The stretch wanted below opens at the line containing "blue phone: [249,340,293,391]" and closes at the line containing "brown phone: [431,369,501,403]". Please return it exactly, with no other lines.

START Records to process

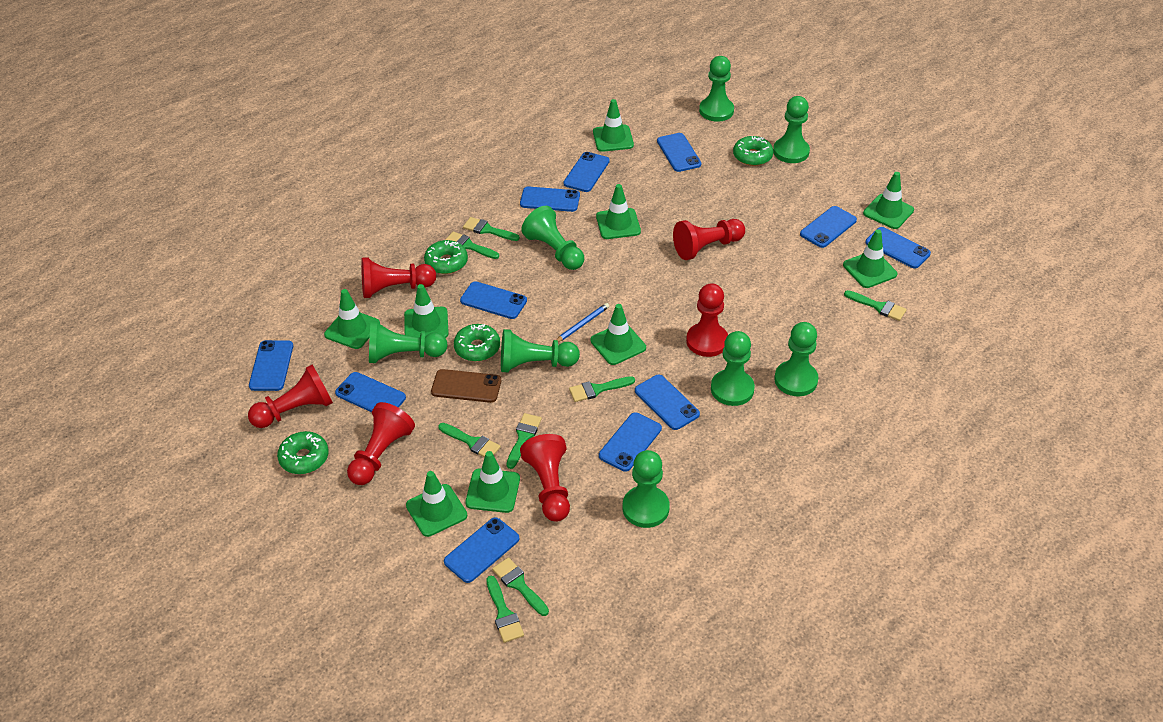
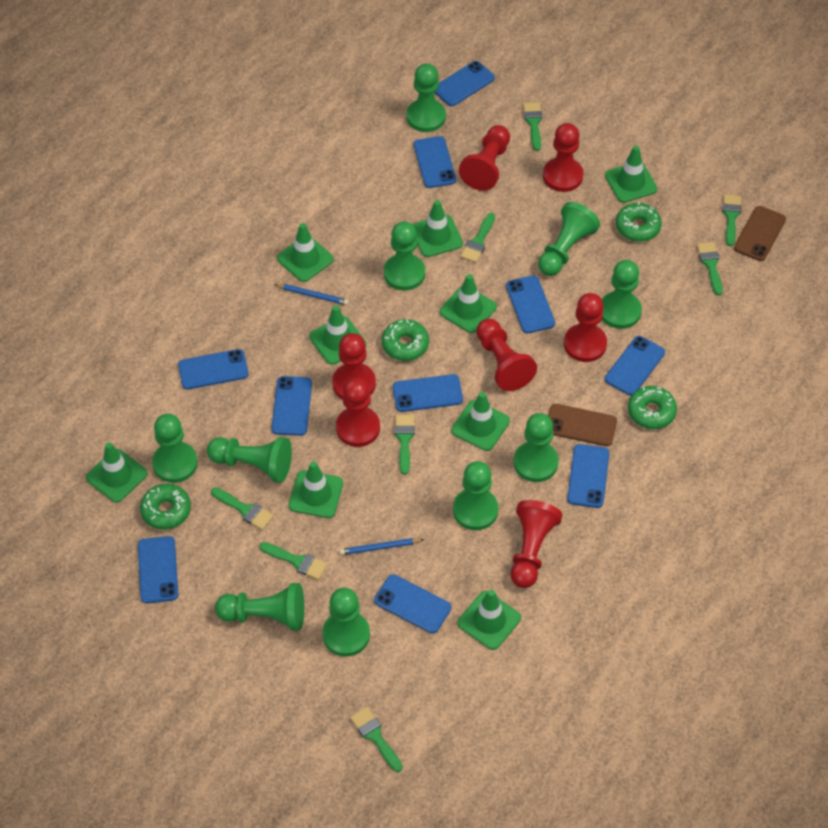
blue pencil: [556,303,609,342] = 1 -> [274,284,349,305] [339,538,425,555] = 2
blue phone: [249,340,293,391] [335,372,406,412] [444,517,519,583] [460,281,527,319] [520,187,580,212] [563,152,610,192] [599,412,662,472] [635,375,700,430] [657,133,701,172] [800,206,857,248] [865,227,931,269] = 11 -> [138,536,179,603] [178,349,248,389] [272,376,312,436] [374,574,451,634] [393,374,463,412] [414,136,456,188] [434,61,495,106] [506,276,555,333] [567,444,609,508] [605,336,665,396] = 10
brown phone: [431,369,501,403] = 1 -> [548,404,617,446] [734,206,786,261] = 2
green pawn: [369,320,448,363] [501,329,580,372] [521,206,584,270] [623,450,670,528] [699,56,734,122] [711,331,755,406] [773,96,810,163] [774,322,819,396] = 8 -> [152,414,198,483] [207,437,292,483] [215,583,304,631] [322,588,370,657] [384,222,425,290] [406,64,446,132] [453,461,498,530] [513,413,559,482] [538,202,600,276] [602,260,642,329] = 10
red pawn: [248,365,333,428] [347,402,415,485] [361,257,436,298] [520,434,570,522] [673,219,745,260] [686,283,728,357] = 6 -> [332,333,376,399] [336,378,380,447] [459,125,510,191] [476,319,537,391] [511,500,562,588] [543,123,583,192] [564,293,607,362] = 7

END Records to process

◆ **Task response**
blue phone: [249,340,293,391] [335,372,406,412] [444,517,519,583] [460,281,527,319] [520,187,580,212] [563,152,610,192] [599,412,662,472] [635,375,700,430] [657,133,701,172] [800,206,857,248] [865,227,931,269] = 11 -> [138,536,179,603] [178,349,248,389] [272,376,312,436] [374,574,451,634] [393,374,463,412] [414,136,456,188] [434,61,495,106] [506,276,555,333] [567,444,609,508] [605,336,665,396] = 10
brown phone: [431,369,501,403] = 1 -> [548,404,617,446] [734,206,786,261] = 2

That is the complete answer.